--- START ---

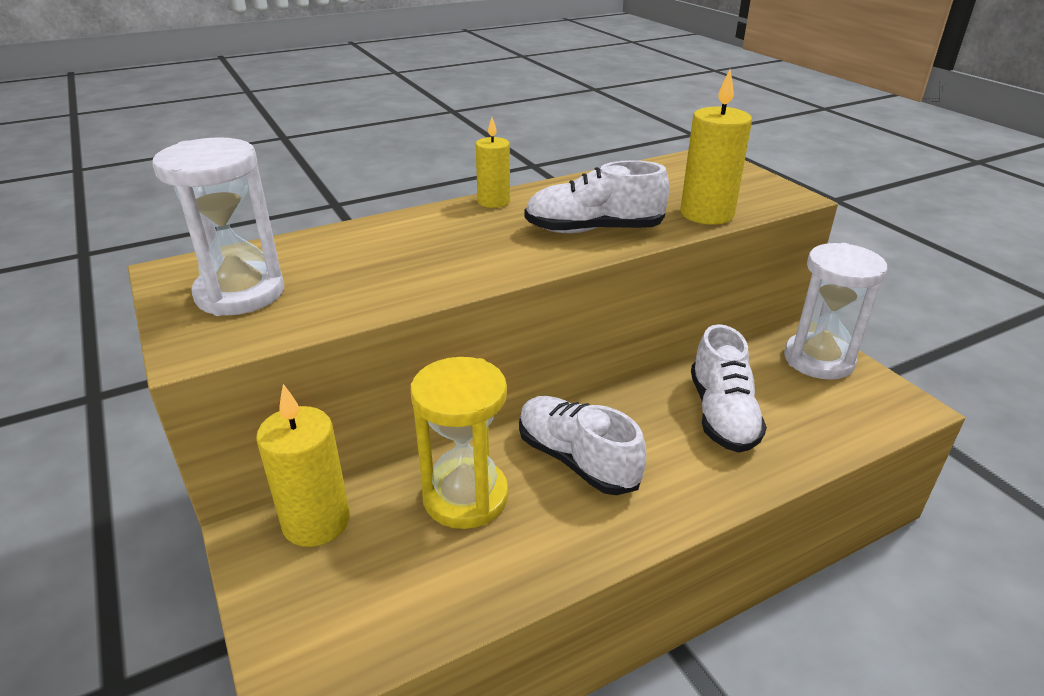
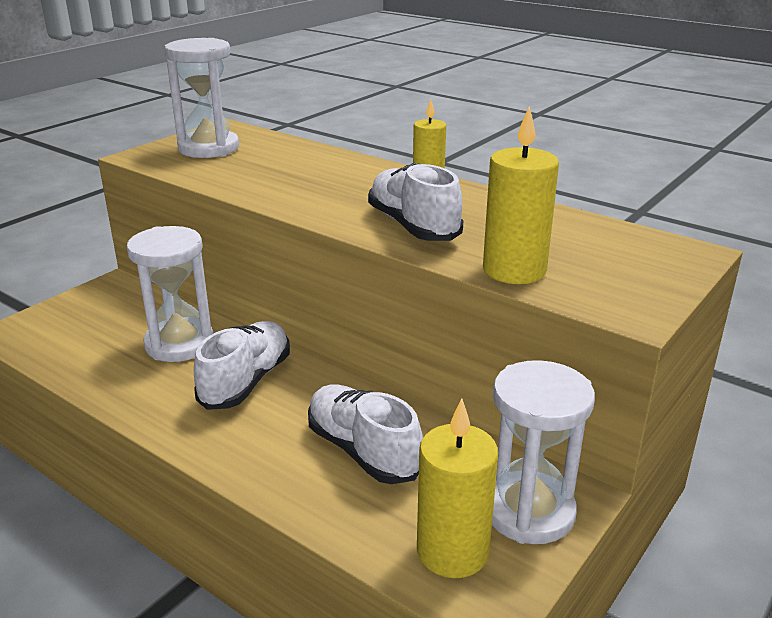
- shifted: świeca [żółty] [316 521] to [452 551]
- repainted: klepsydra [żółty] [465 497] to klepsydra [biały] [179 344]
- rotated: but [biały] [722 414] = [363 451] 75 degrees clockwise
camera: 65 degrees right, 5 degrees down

--- END ---

- Description of the task
Please repeat the data verbatim and leave the pictures out of your copy.

- Task response
- shifted: świeca [żółty] [316 521] to [452 551]
- repainted: klepsydra [żółty] [465 497] to klepsydra [biały] [179 344]
- rotated: but [biały] [722 414] = [363 451] 75 degrees clockwise
camera: 65 degrees right, 5 degrees down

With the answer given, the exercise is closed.